Every line below from the one with "pink cross: (113, 204) -> (21, 101), moved" through the one with "purple triangle: (67, 135)" is to be repeated exactly, with no picture among them.

+++++

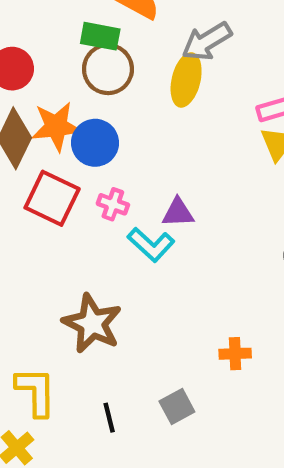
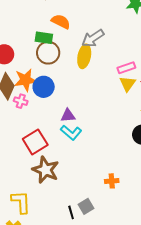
red square: (52, 198) -> (35, 142), moved, turned 35
pink cross: (113, 204) -> (21, 101), moved
purple triangle: (178, 213) -> (68, 116), moved
black line: (109, 418) -> (71, 212), moved

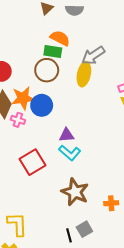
green rectangle: (44, 38) -> (53, 52), moved
brown star: (46, 170) -> (75, 192), moved

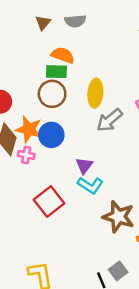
gray arrow: (93, 56) -> (110, 120), moved
orange star: (23, 98) -> (29, 129), turned 30
purple triangle: (67, 135) -> (84, 166), turned -42
brown star: (75, 192) -> (118, 217), moved

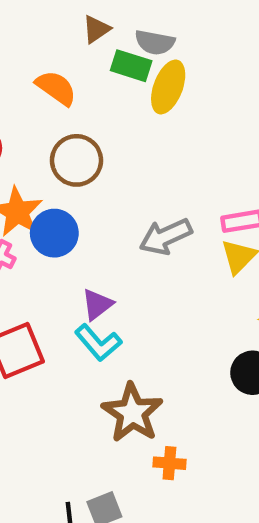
orange semicircle: (63, 55) -> (56, 88), moved
green rectangle: (56, 72) -> (131, 66), moved
yellow ellipse: (95, 93) -> (168, 87), moved

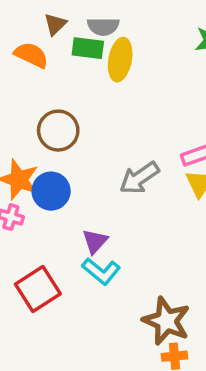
orange semicircle: (56, 88) -> (31, 55), moved
brown star: (132, 413) -> (166, 321), moved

+++++

• **Solution to the problem**
pink cross: (113, 204) -> (21, 101), moved
purple triangle: (178, 213) -> (68, 116), moved
black line: (109, 418) -> (71, 212), moved

green rectangle: (44, 38) -> (53, 52), moved
brown star: (46, 170) -> (75, 192), moved

gray arrow: (93, 56) -> (110, 120), moved
orange star: (23, 98) -> (29, 129), turned 30
purple triangle: (67, 135) -> (84, 166), turned -42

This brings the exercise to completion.